------ AVAILABLE DATA

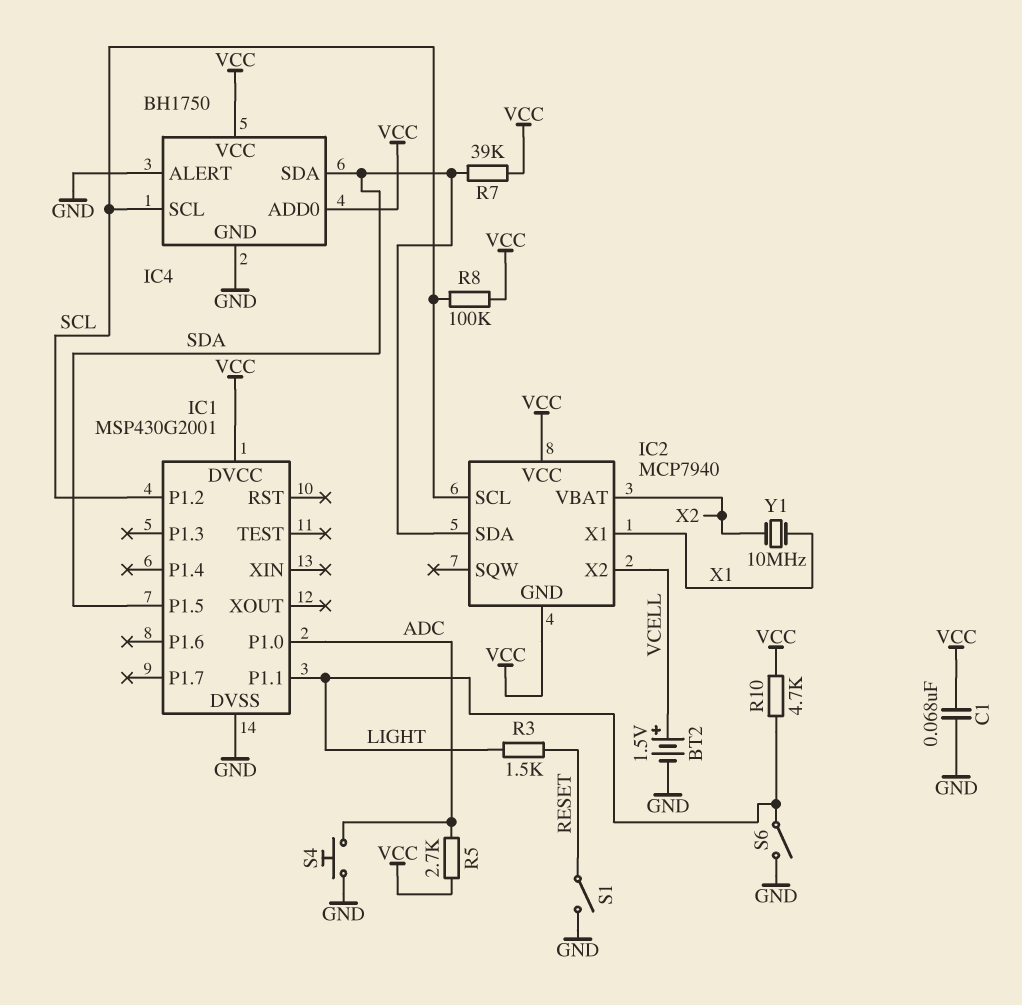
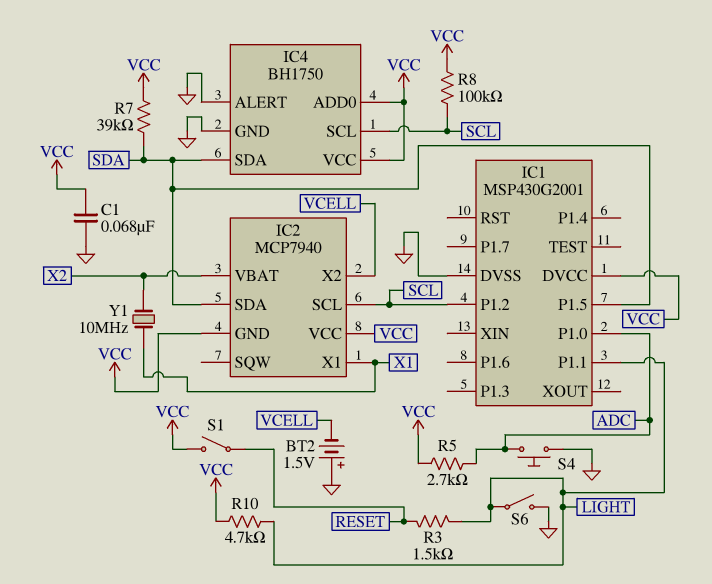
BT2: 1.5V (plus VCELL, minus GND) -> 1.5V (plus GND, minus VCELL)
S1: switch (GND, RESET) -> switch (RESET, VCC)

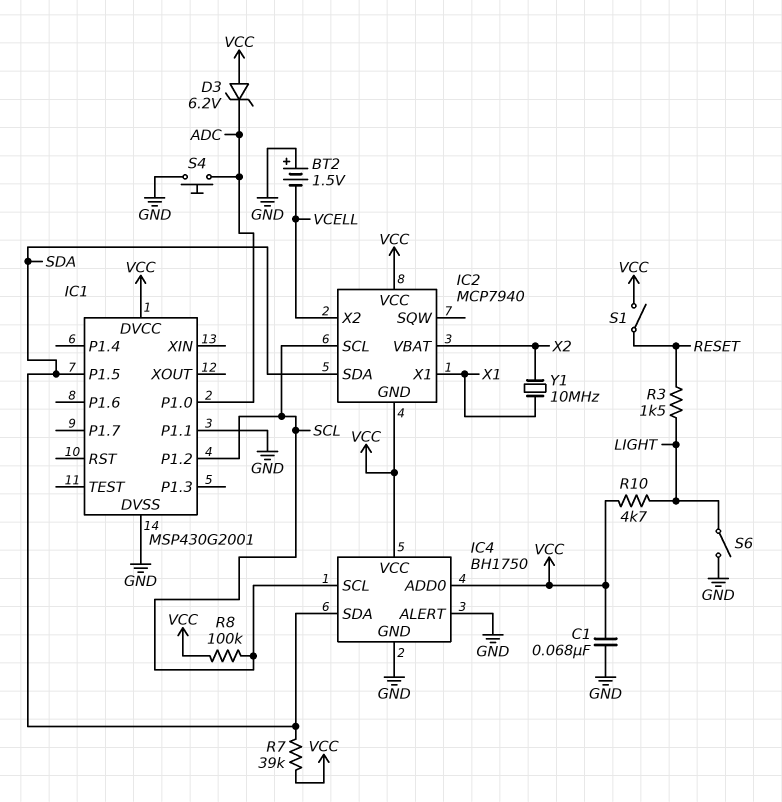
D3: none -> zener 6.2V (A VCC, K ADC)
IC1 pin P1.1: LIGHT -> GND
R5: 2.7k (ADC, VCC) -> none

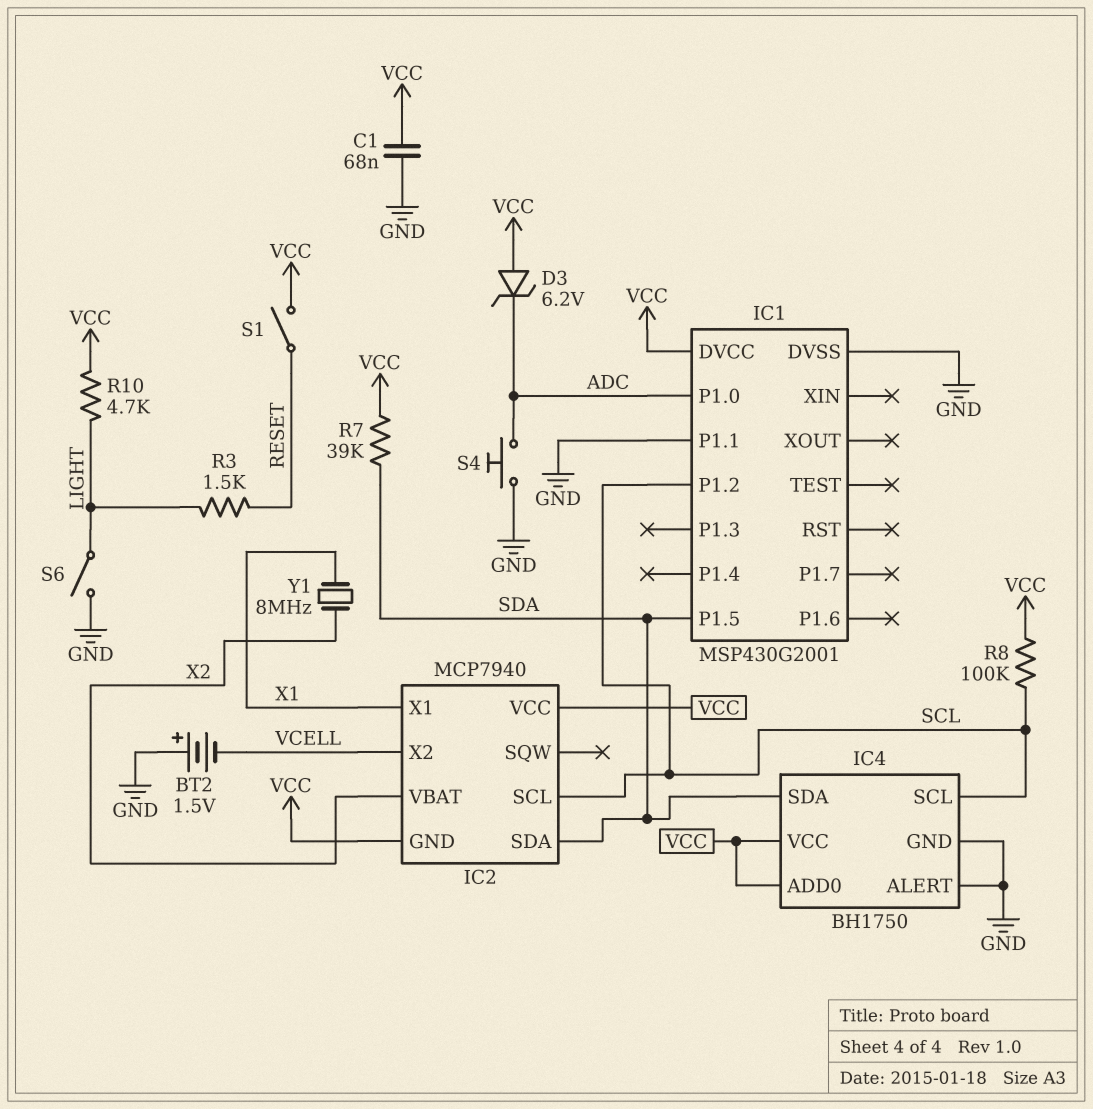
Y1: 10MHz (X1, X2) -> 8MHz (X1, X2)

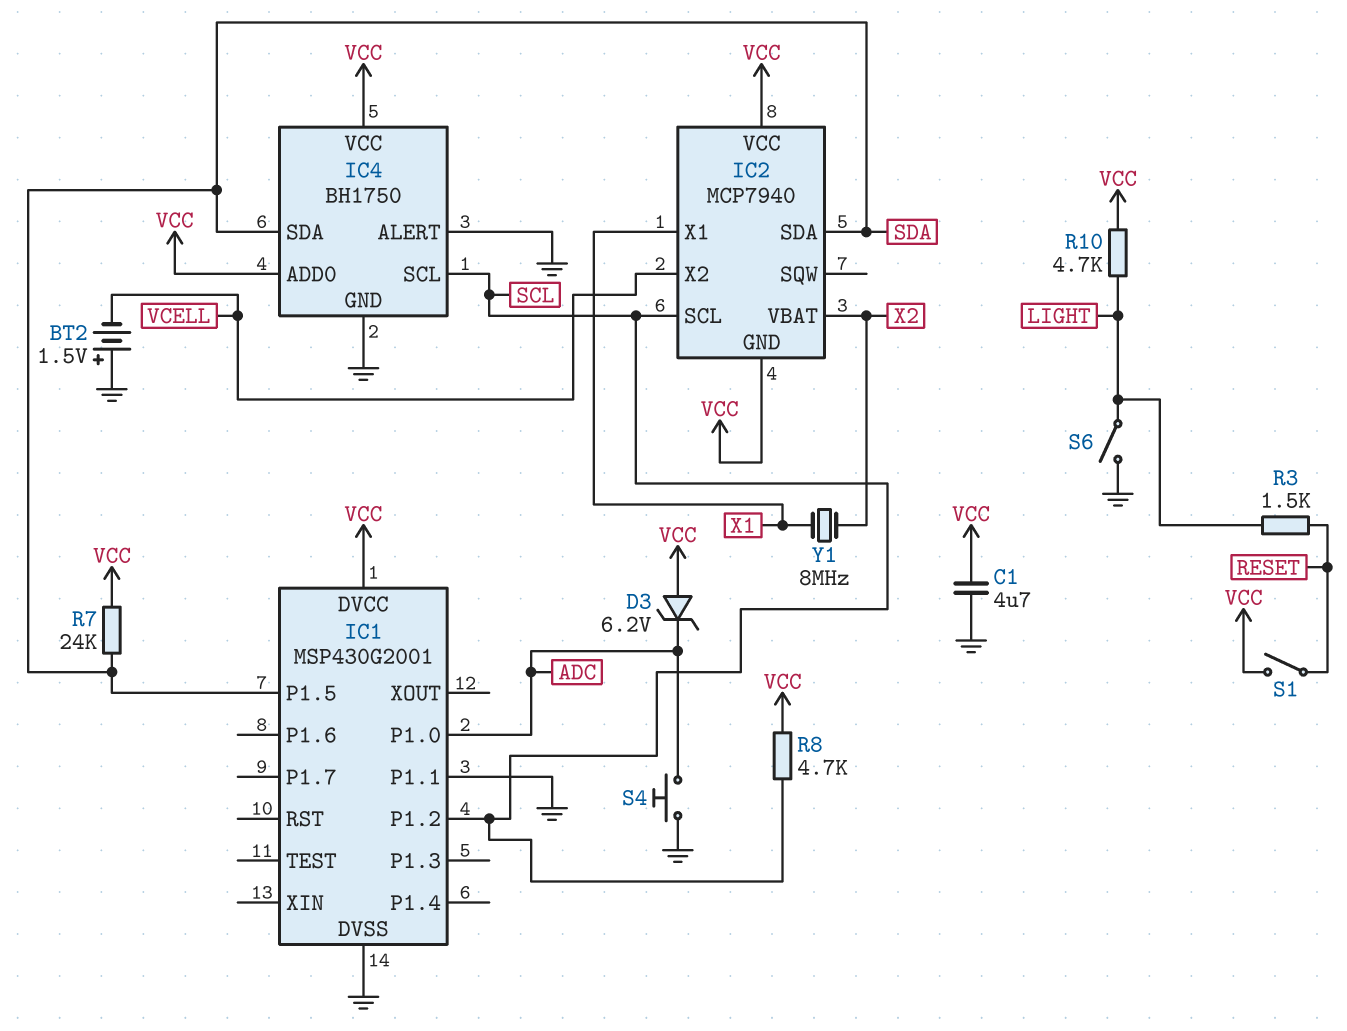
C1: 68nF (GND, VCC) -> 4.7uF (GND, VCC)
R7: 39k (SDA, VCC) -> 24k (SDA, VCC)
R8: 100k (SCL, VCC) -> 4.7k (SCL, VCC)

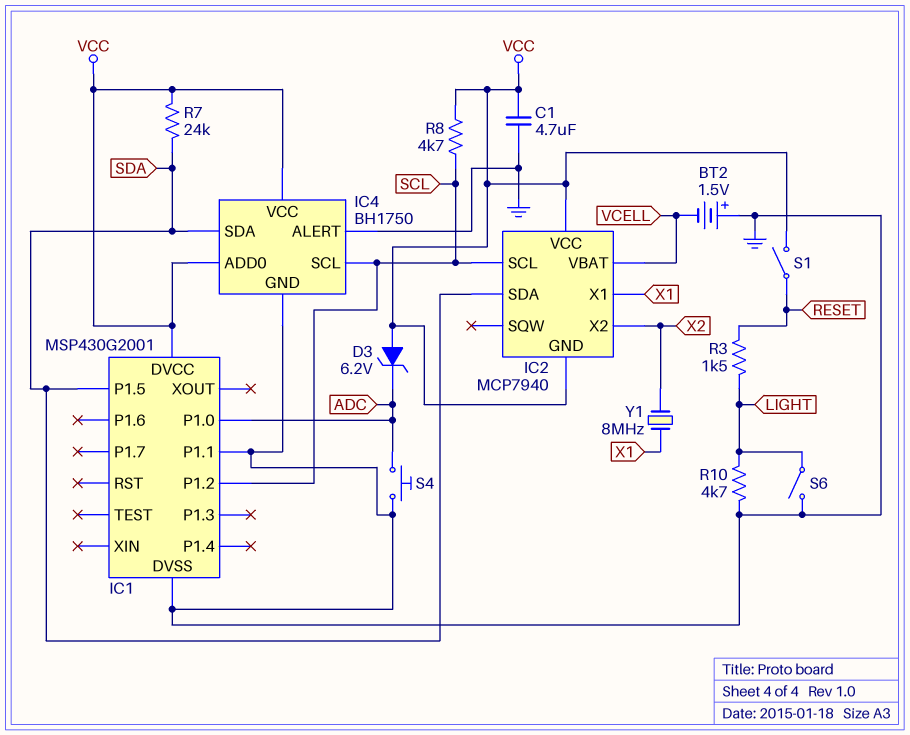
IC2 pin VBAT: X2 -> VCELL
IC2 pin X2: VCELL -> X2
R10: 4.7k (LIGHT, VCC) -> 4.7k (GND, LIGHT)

------------
------ AVAILABLE DATA

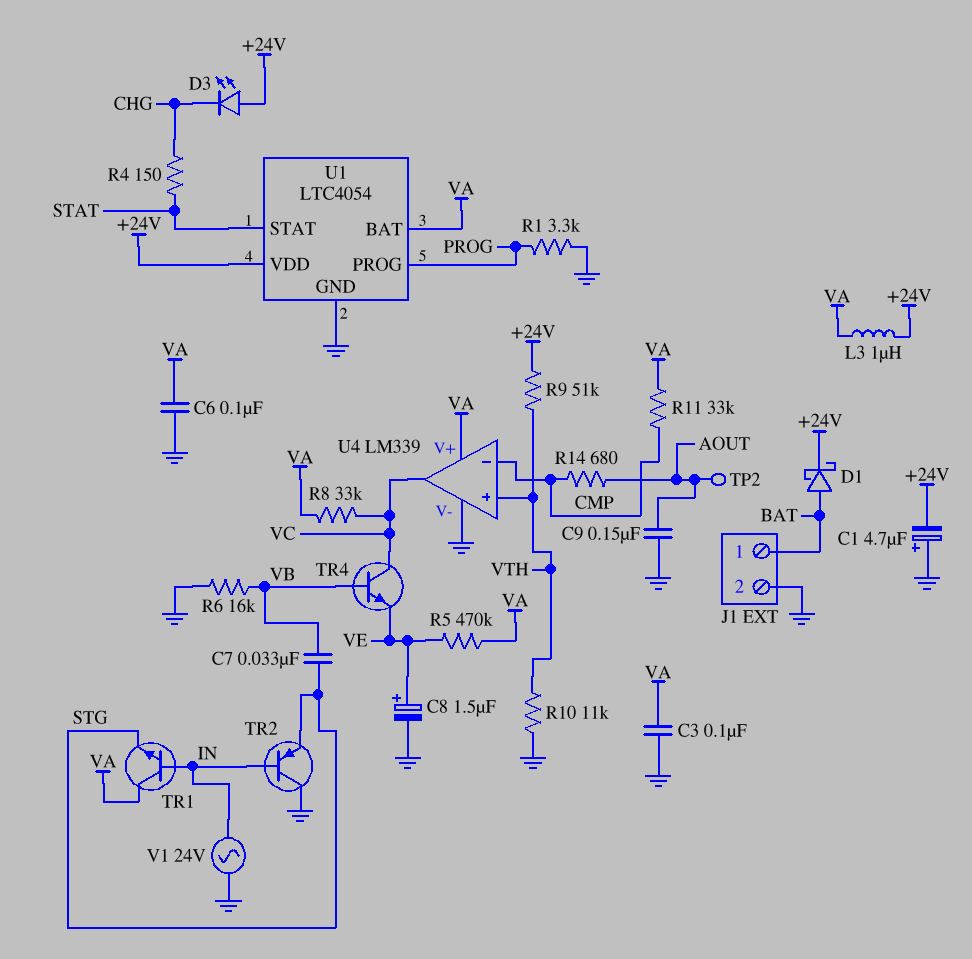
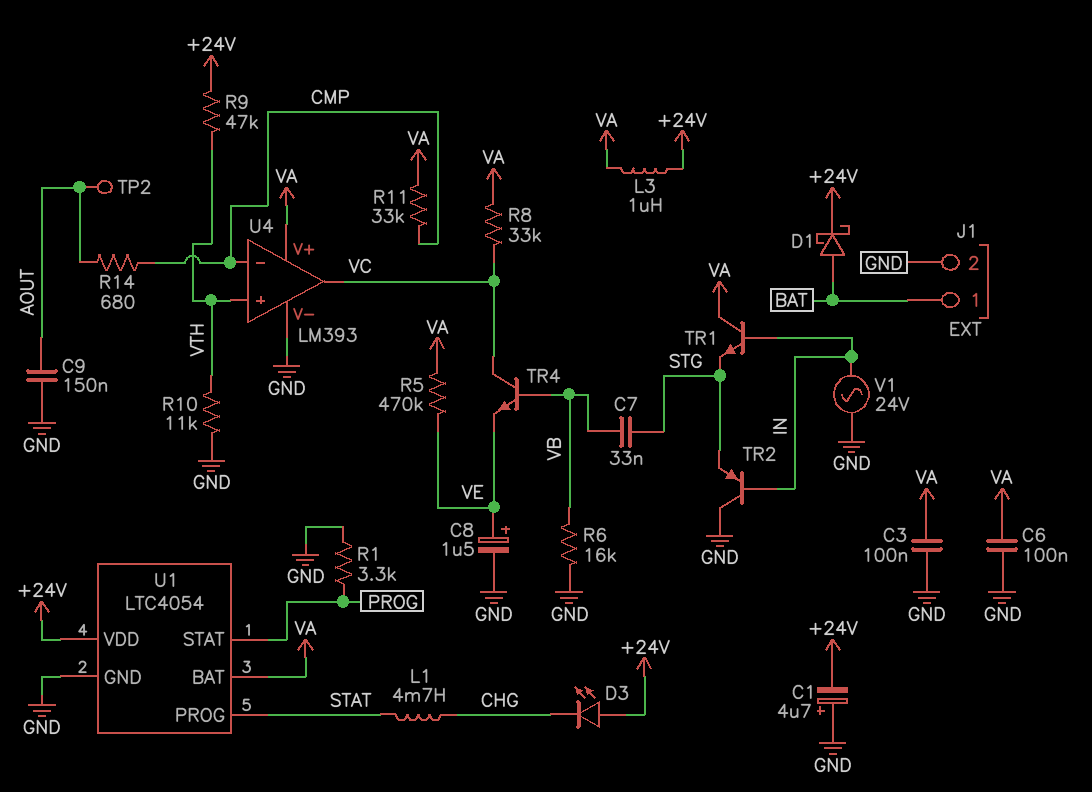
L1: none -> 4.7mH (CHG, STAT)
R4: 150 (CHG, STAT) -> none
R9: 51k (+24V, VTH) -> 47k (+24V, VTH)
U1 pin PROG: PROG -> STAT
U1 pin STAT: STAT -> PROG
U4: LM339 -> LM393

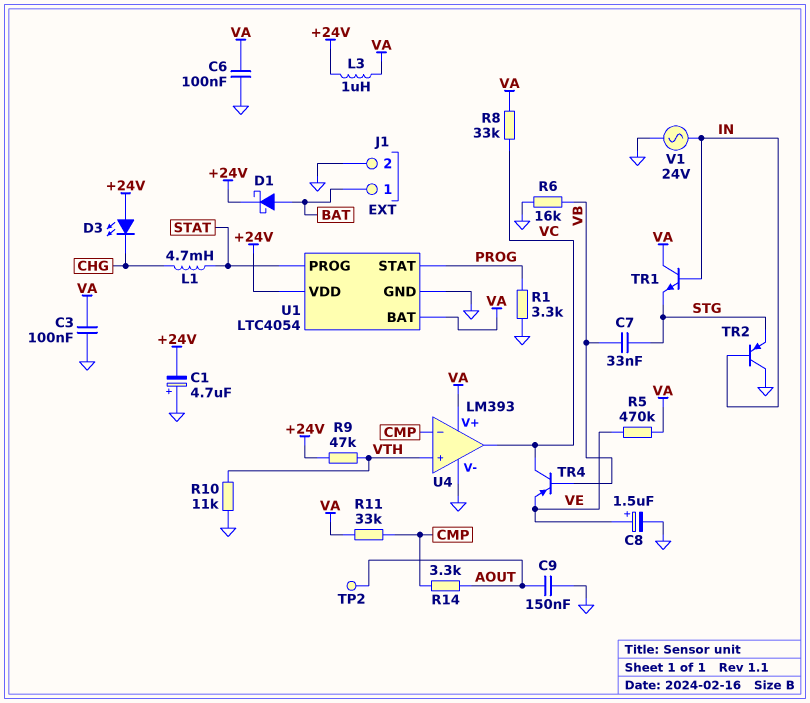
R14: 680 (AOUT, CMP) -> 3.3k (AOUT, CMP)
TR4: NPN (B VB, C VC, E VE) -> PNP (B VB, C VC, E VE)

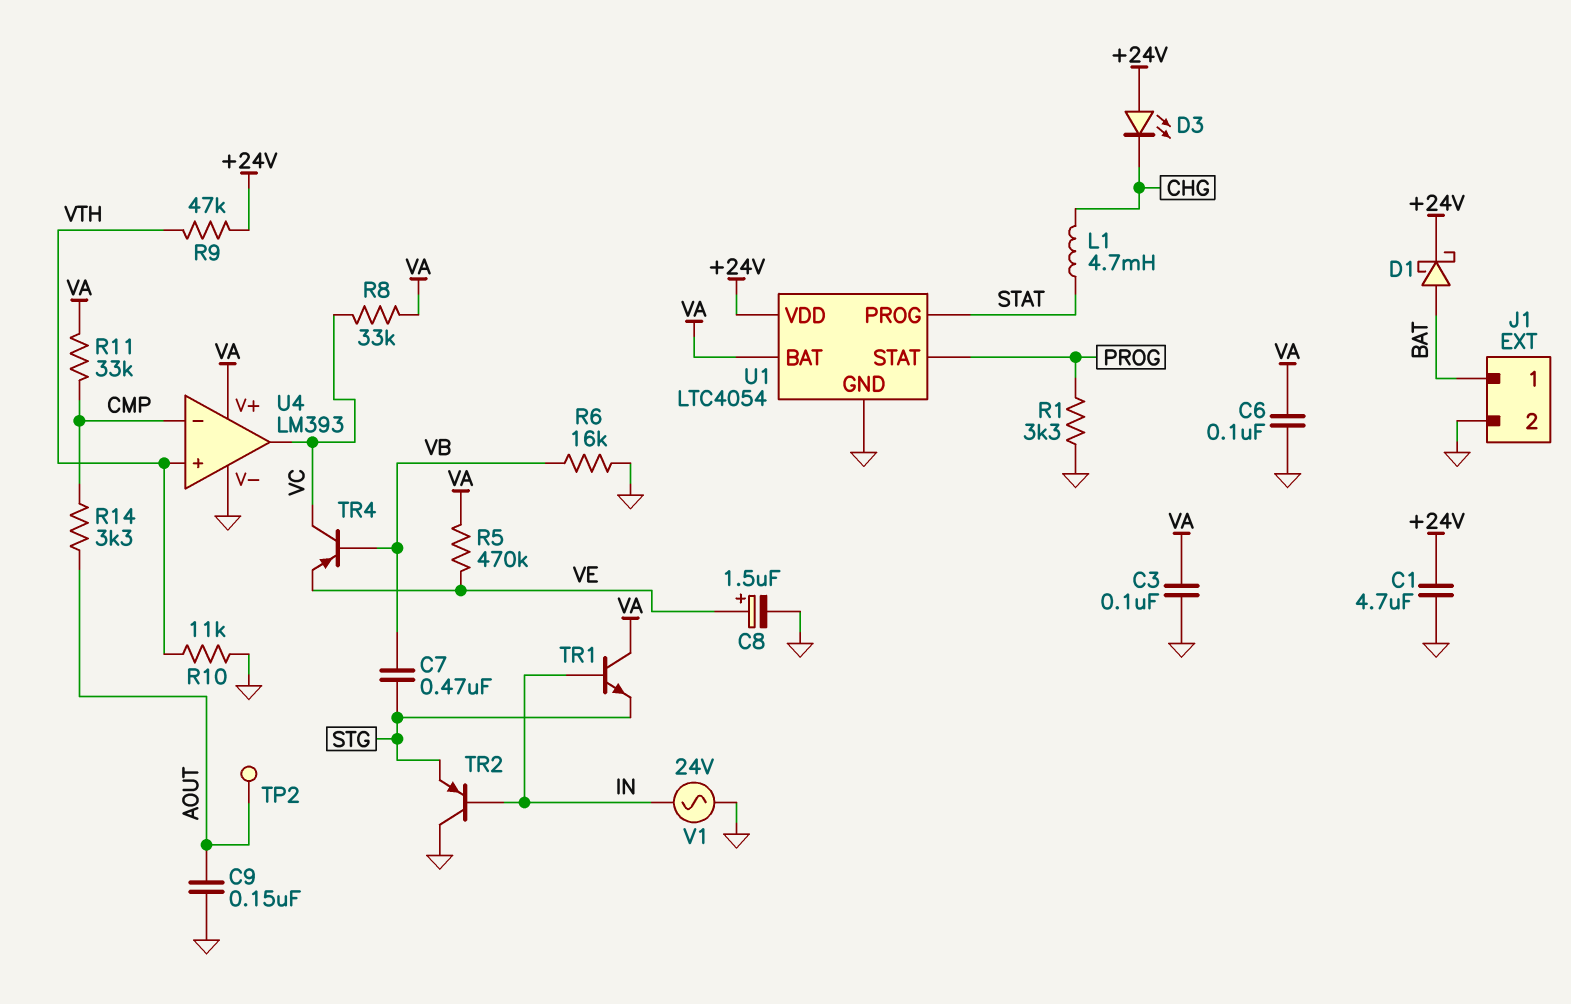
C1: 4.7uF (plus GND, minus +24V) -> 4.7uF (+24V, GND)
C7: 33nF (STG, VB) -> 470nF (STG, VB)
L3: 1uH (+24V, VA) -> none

------------

● TASK TO CARRY OUT: What lines of the listing above hold "VCELL"? Copy all of them.

● RESPONSE TO THE EXERCISE:
BT2: 1.5V (plus VCELL, minus GND) -> 1.5V (plus GND, minus VCELL)
IC2 pin VBAT: X2 -> VCELL
IC2 pin X2: VCELL -> X2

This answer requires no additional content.